Your task: For the entries below, report the number of lines containing "TEMP", without any other content.

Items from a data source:
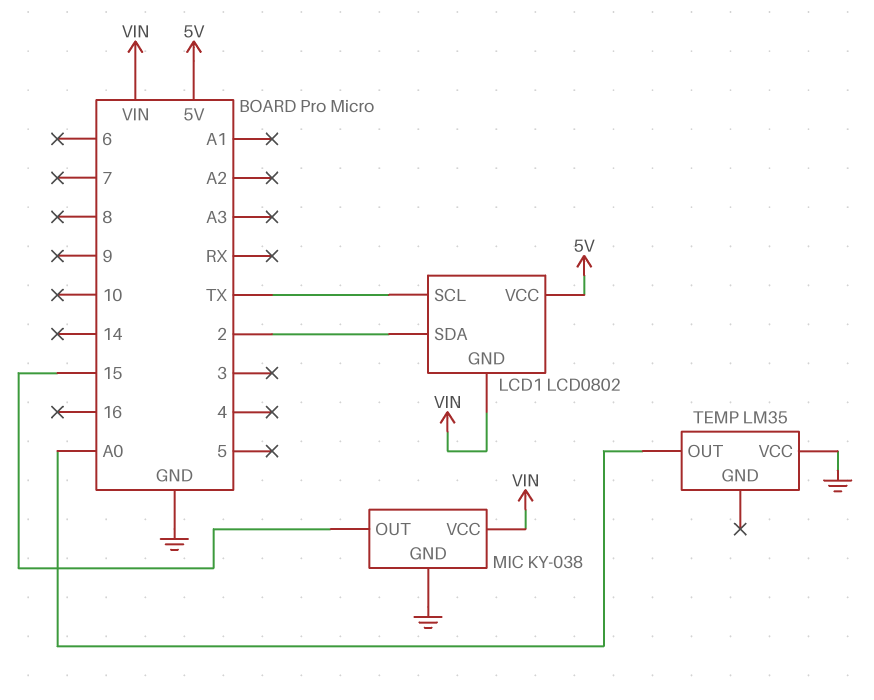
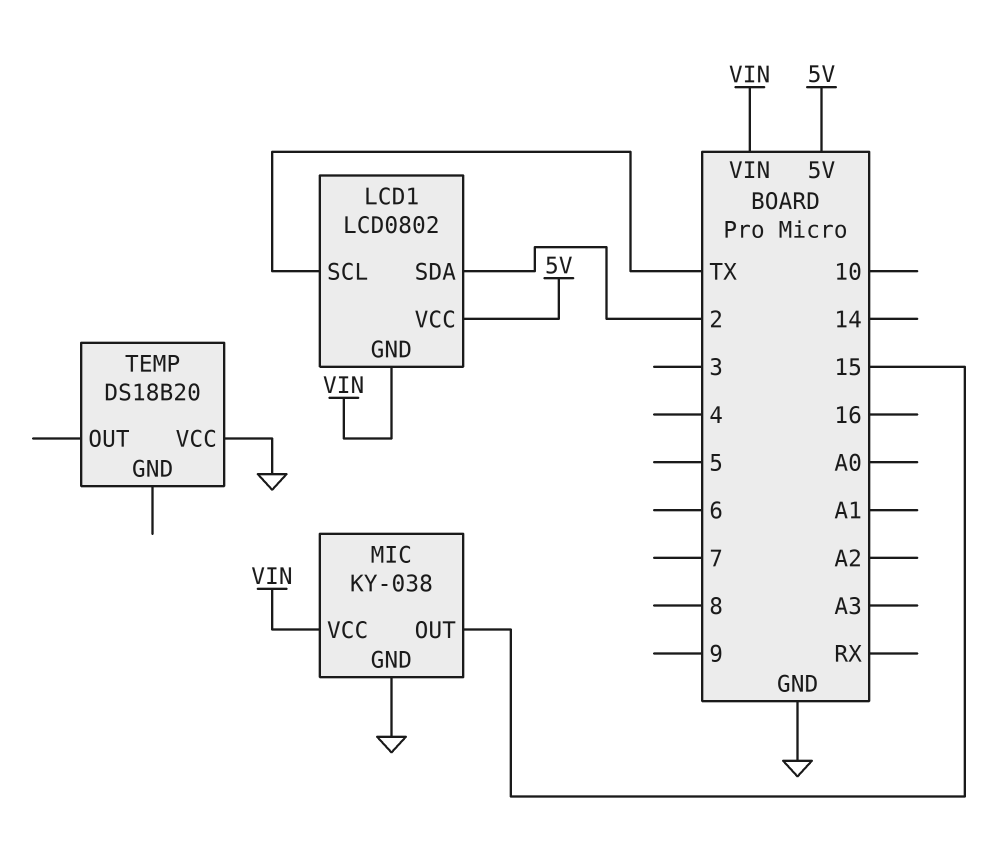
TEMP: LM35 -> DS18B20
TEMP pin OUT: A0 -> none

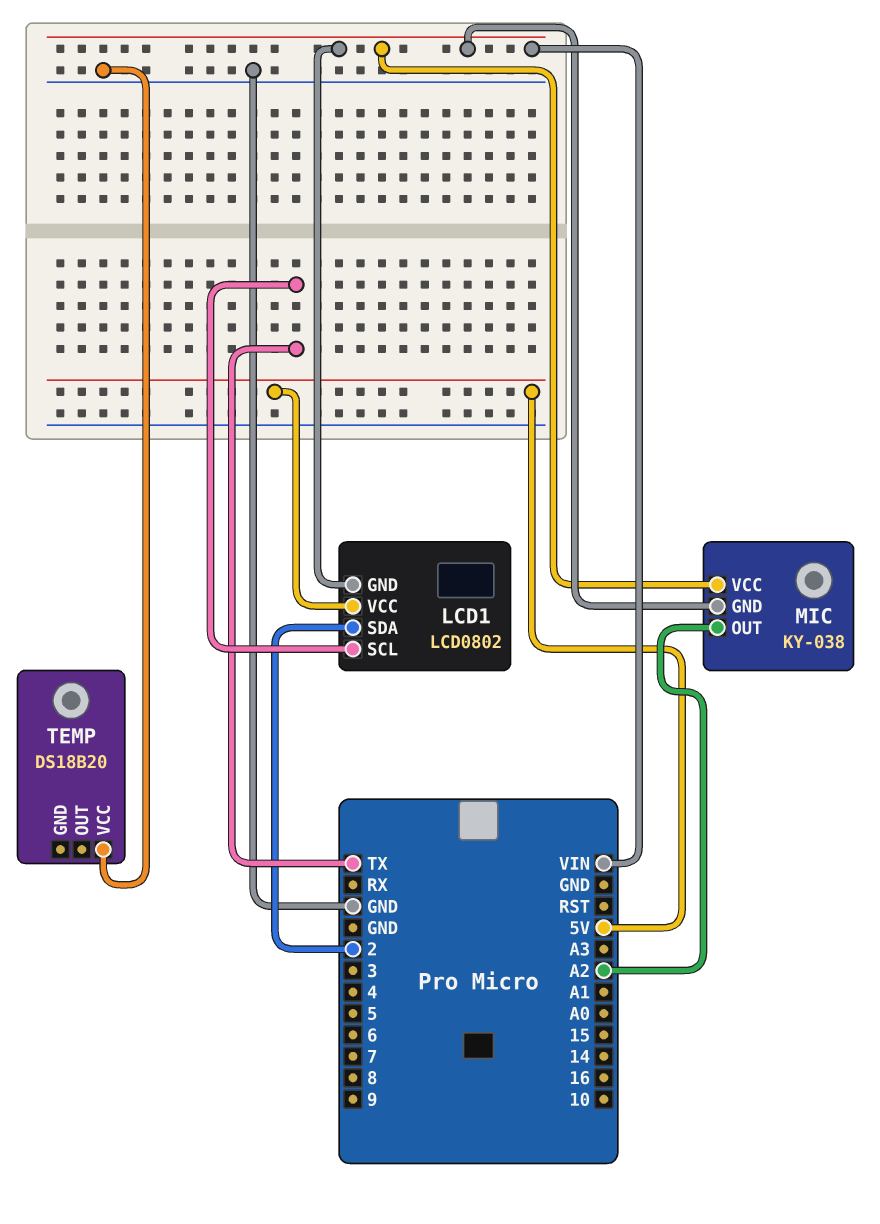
MIC pin GND: GND -> VIN
MIC pin OUT: 15 -> A2

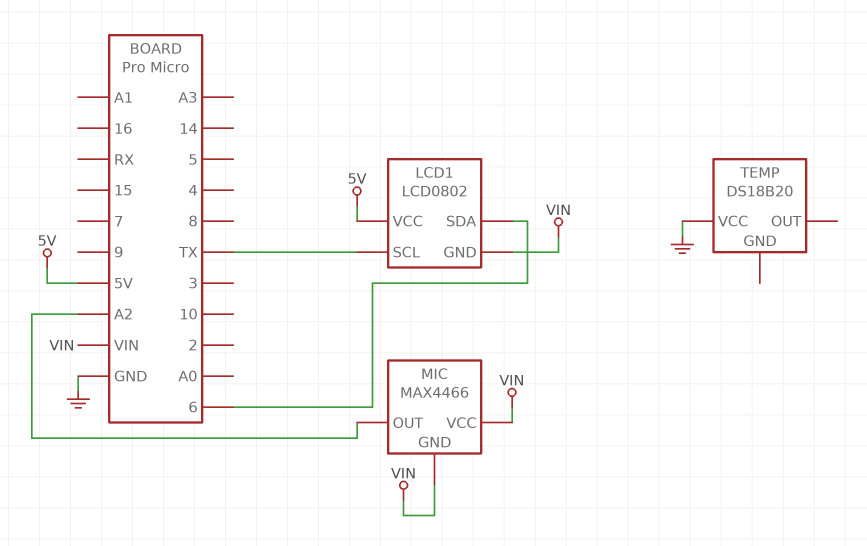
LCD1 pin SDA: 2 -> 6
MIC: KY-038 -> MAX4466

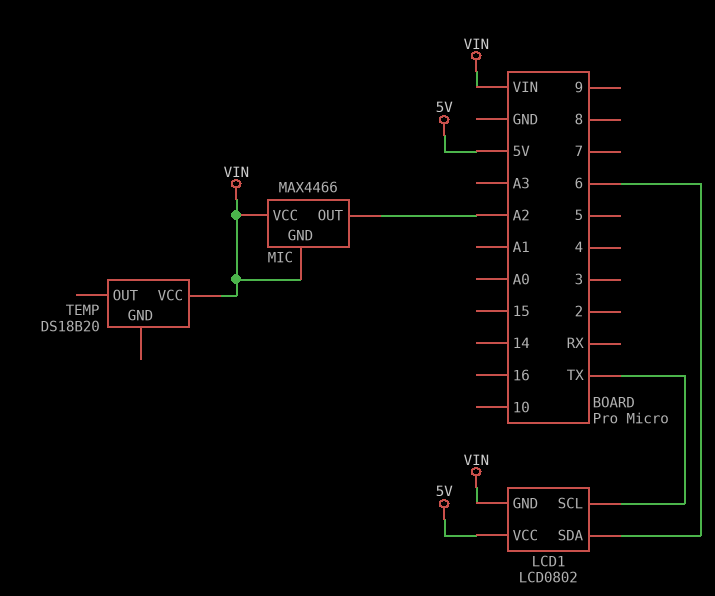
TEMP pin VCC: GND -> VIN

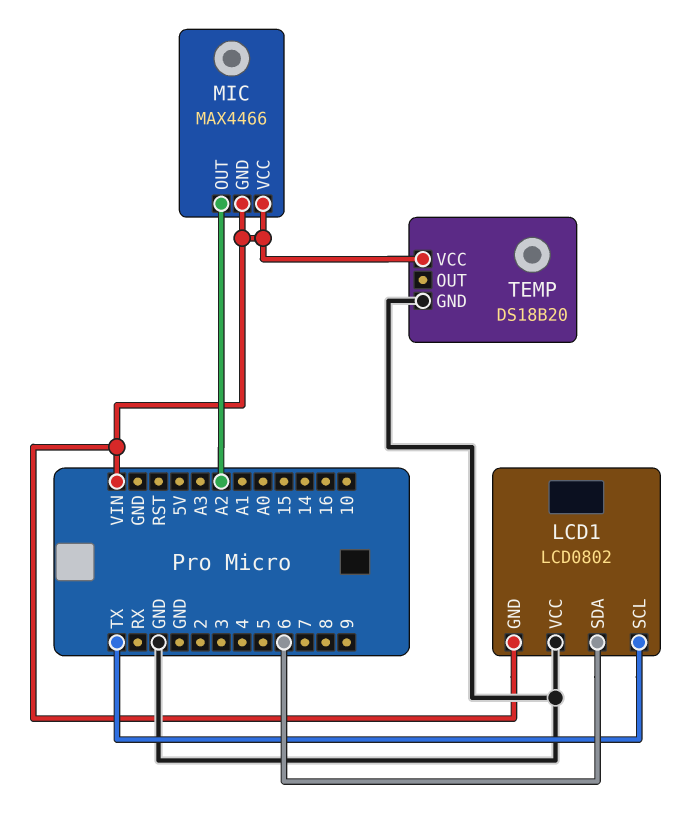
LCD1 pin VCC: 5V -> GND
TEMP pin GND: none -> GND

Expected answer: 4